▶ [Aim]: Reproduce every row below word for word, keeping each color, shape, coordinate and movement unchanged.

▶ [Extracted records]:
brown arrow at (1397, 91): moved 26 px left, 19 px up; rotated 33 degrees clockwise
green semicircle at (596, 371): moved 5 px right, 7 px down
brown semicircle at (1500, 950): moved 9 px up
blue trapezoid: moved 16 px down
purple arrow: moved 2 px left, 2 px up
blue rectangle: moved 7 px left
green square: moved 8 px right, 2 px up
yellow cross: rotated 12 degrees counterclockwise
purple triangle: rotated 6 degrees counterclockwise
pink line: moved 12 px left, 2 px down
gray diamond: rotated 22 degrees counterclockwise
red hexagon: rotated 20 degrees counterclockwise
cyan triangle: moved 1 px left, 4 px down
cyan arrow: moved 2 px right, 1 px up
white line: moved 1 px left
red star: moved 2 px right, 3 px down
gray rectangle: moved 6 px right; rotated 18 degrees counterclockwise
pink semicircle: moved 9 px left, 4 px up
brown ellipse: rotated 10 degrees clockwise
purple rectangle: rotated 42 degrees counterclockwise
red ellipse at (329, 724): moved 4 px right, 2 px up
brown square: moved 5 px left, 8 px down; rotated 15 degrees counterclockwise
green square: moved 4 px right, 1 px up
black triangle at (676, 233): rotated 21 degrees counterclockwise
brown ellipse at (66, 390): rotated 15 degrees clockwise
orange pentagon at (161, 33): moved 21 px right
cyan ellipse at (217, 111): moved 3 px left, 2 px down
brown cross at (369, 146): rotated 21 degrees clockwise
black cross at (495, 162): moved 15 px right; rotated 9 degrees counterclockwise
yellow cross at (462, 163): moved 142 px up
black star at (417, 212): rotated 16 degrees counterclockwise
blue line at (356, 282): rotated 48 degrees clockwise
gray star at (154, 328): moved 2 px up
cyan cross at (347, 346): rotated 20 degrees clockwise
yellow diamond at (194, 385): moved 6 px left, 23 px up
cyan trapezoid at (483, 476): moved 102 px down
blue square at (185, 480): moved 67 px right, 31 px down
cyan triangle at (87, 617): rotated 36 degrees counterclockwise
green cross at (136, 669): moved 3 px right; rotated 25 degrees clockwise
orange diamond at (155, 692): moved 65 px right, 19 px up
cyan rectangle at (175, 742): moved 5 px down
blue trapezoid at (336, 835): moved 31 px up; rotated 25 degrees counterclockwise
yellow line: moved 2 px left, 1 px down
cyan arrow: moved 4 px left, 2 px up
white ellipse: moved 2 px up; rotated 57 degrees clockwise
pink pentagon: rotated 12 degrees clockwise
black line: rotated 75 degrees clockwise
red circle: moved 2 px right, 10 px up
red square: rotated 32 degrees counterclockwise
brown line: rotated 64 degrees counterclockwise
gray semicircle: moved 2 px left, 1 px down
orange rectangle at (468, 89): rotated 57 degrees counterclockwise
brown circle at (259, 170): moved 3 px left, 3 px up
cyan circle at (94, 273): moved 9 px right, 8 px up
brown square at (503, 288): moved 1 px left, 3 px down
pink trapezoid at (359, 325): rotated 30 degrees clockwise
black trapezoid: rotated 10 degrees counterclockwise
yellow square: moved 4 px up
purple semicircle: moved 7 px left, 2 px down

▶ [Correct response]:
brown arrow at (1397, 91): moved 26 px left, 19 px up; rotated 33 degrees clockwise
green semicircle at (596, 371): moved 5 px right, 7 px down
brown semicircle at (1500, 950): moved 9 px up
blue trapezoid: moved 16 px down
purple arrow: moved 2 px left, 2 px up
blue rectangle: moved 7 px left
green square: moved 8 px right, 2 px up
yellow cross: rotated 12 degrees counterclockwise
purple triangle: rotated 6 degrees counterclockwise
pink line: moved 12 px left, 2 px down
gray diamond: rotated 22 degrees counterclockwise
red hexagon: rotated 20 degrees counterclockwise
cyan triangle: moved 1 px left, 4 px down
cyan arrow: moved 2 px right, 1 px up
white line: moved 1 px left
red star: moved 2 px right, 3 px down
gray rectangle: moved 6 px right; rotated 18 degrees counterclockwise
pink semicircle: moved 9 px left, 4 px up
brown ellipse: rotated 10 degrees clockwise
purple rectangle: rotated 42 degrees counterclockwise
red ellipse at (329, 724): moved 4 px right, 2 px up
brown square: moved 5 px left, 8 px down; rotated 15 degrees counterclockwise
green square: moved 4 px right, 1 px up
black triangle at (676, 233): rotated 21 degrees counterclockwise
brown ellipse at (66, 390): rotated 15 degrees clockwise
orange pentagon at (161, 33): moved 21 px right
cyan ellipse at (217, 111): moved 3 px left, 2 px down
brown cross at (369, 146): rotated 21 degrees clockwise
black cross at (495, 162): moved 15 px right; rotated 9 degrees counterclockwise
yellow cross at (462, 163): moved 142 px up
black star at (417, 212): rotated 16 degrees counterclockwise
blue line at (356, 282): rotated 48 degrees clockwise
gray star at (154, 328): moved 2 px up
cyan cross at (347, 346): rotated 20 degrees clockwise
yellow diamond at (194, 385): moved 6 px left, 23 px up
cyan trapezoid at (483, 476): moved 102 px down
blue square at (185, 480): moved 67 px right, 31 px down
cyan triangle at (87, 617): rotated 36 degrees counterclockwise
green cross at (136, 669): moved 3 px right; rotated 25 degrees clockwise
orange diamond at (155, 692): moved 65 px right, 19 px up
cyan rectangle at (175, 742): moved 5 px down
blue trapezoid at (336, 835): moved 31 px up; rotated 25 degrees counterclockwise
yellow line: moved 2 px left, 1 px down
cyan arrow: moved 4 px left, 2 px up
white ellipse: moved 2 px up; rotated 57 degrees clockwise
pink pentagon: rotated 12 degrees clockwise
black line: rotated 75 degrees clockwise
red circle: moved 2 px right, 10 px up
red square: rotated 32 degrees counterclockwise
brown line: rotated 64 degrees counterclockwise
gray semicircle: moved 2 px left, 1 px down
orange rectangle at (468, 89): rotated 57 degrees counterclockwise
brown circle at (259, 170): moved 3 px left, 3 px up
cyan circle at (94, 273): moved 9 px right, 8 px up
brown square at (503, 288): moved 1 px left, 3 px down
pink trapezoid at (359, 325): rotated 30 degrees clockwise
black trapezoid: rotated 10 degrees counterclockwise
yellow square: moved 4 px up
purple semicircle: moved 7 px left, 2 px down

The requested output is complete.